Required work » An image-free reproduction of the data below is needed: print it exactly.

(Coordinate-based object records)

»»

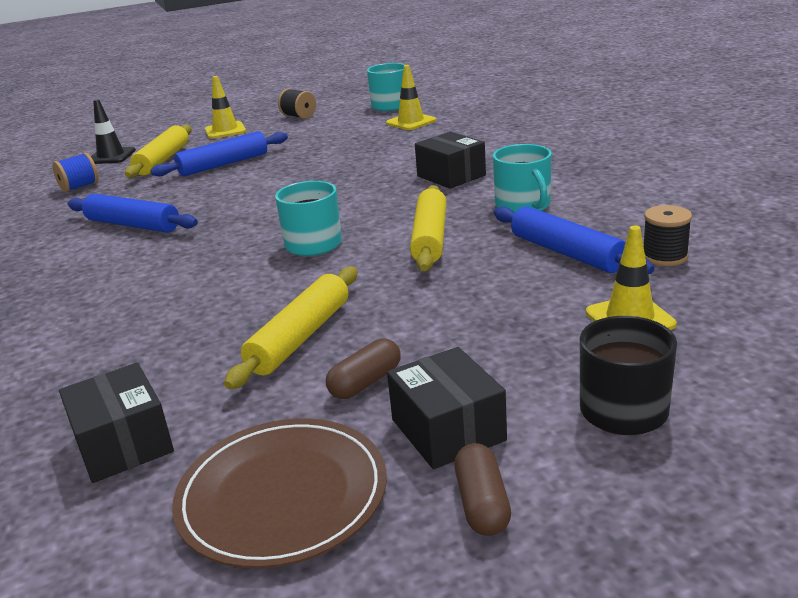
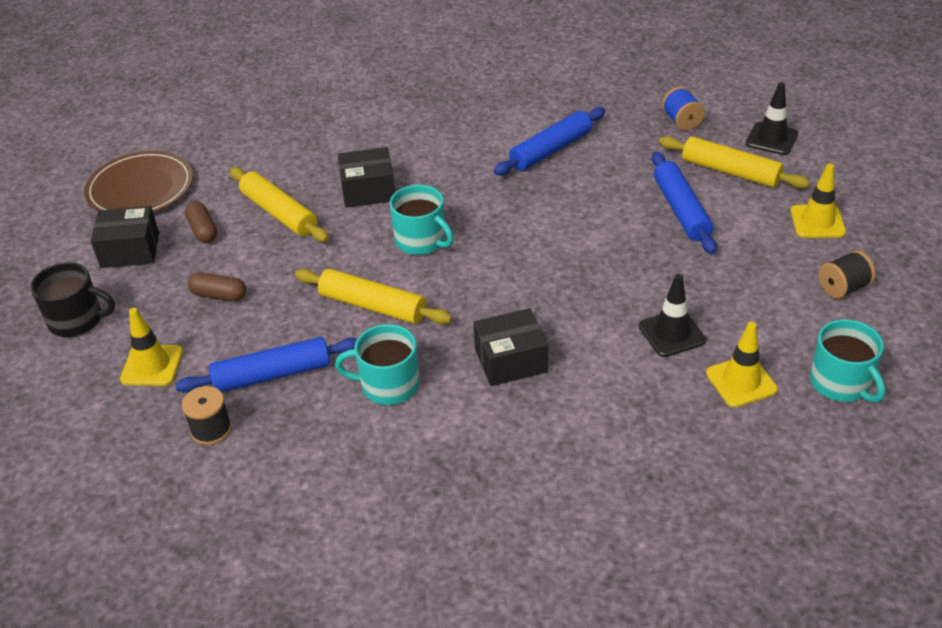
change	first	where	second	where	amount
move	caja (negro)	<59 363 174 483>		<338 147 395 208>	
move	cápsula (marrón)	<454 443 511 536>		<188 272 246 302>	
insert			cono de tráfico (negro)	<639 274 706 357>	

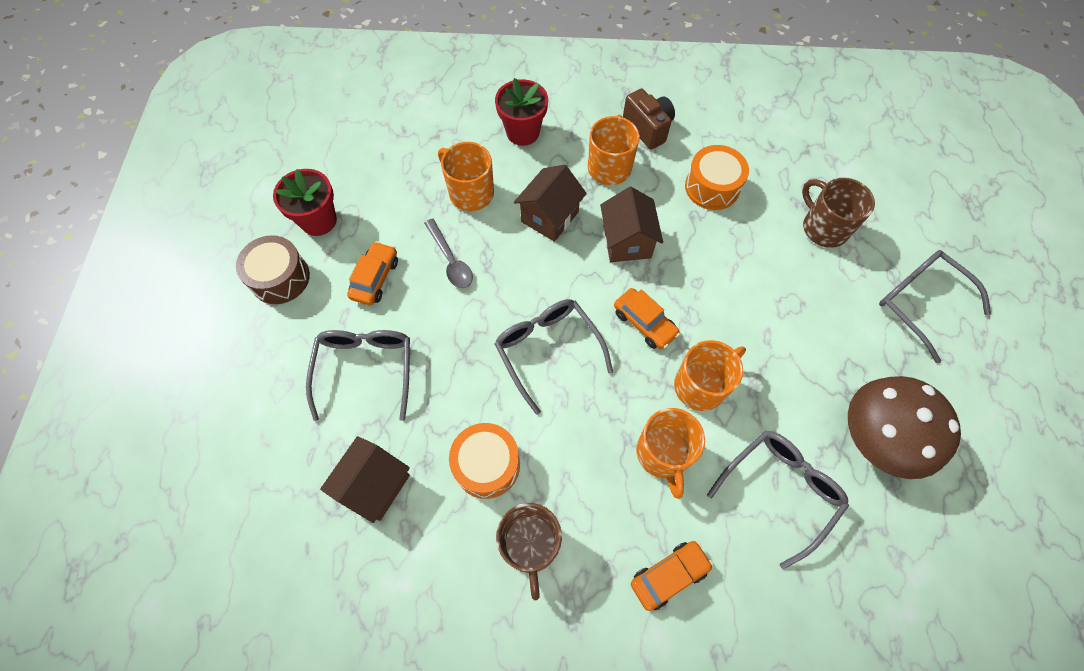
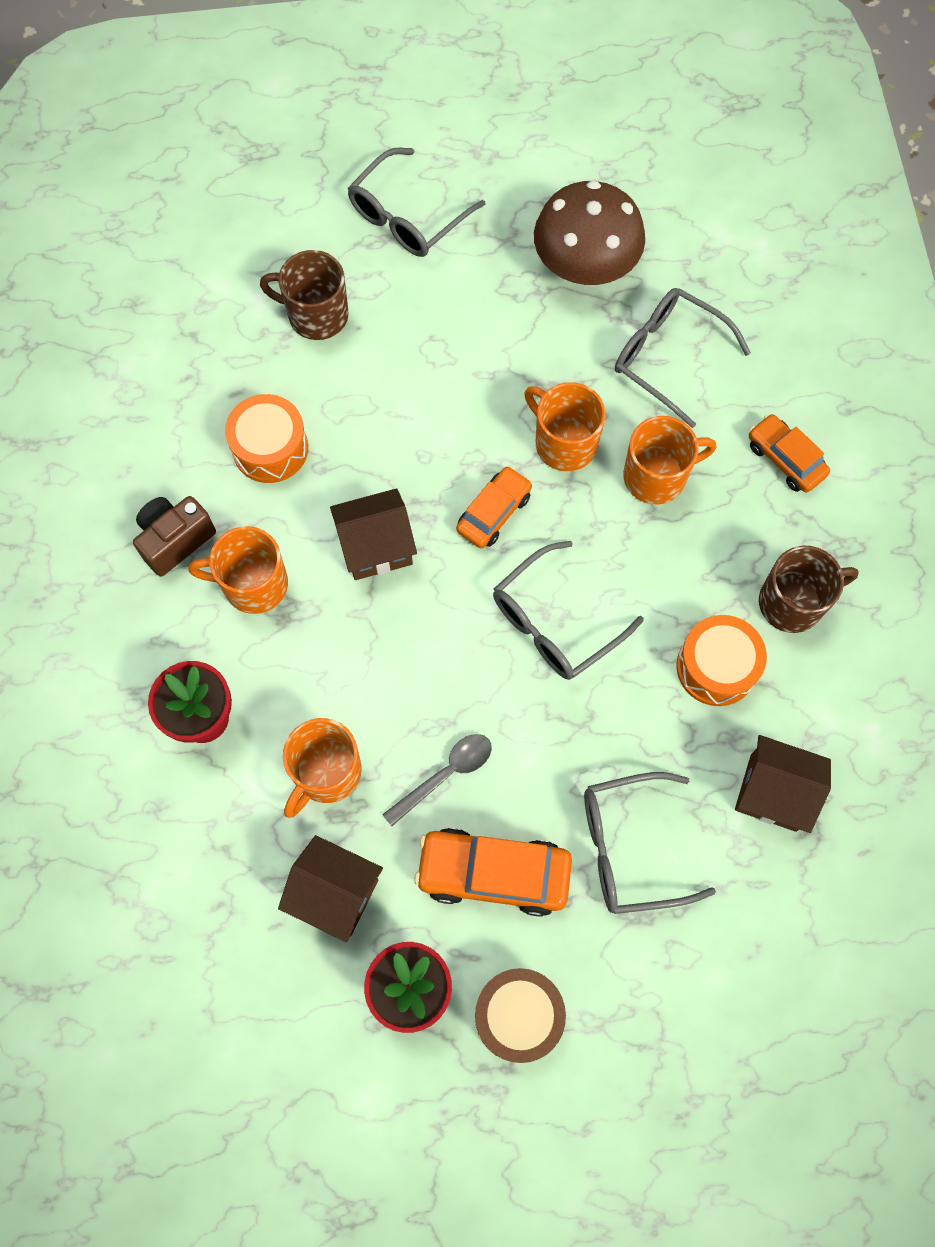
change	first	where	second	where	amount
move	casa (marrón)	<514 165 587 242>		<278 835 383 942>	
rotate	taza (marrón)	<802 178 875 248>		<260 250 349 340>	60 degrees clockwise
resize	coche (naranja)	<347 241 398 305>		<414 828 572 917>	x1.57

««

Answer below »
change	first	where	second	where	amount
move	caja (negro)	<59 363 174 483>		<338 147 395 208>	
move	cápsula (marrón)	<454 443 511 536>		<188 272 246 302>	
insert			cono de tráfico (negro)	<639 274 706 357>	

change	first	where	second	where	amount
move	casa (marrón)	<514 165 587 242>		<278 835 383 942>	
rotate	taza (marrón)	<802 178 875 248>		<260 250 349 340>	60 degrees clockwise
resize	coche (naranja)	<347 241 398 305>		<414 828 572 917>	x1.57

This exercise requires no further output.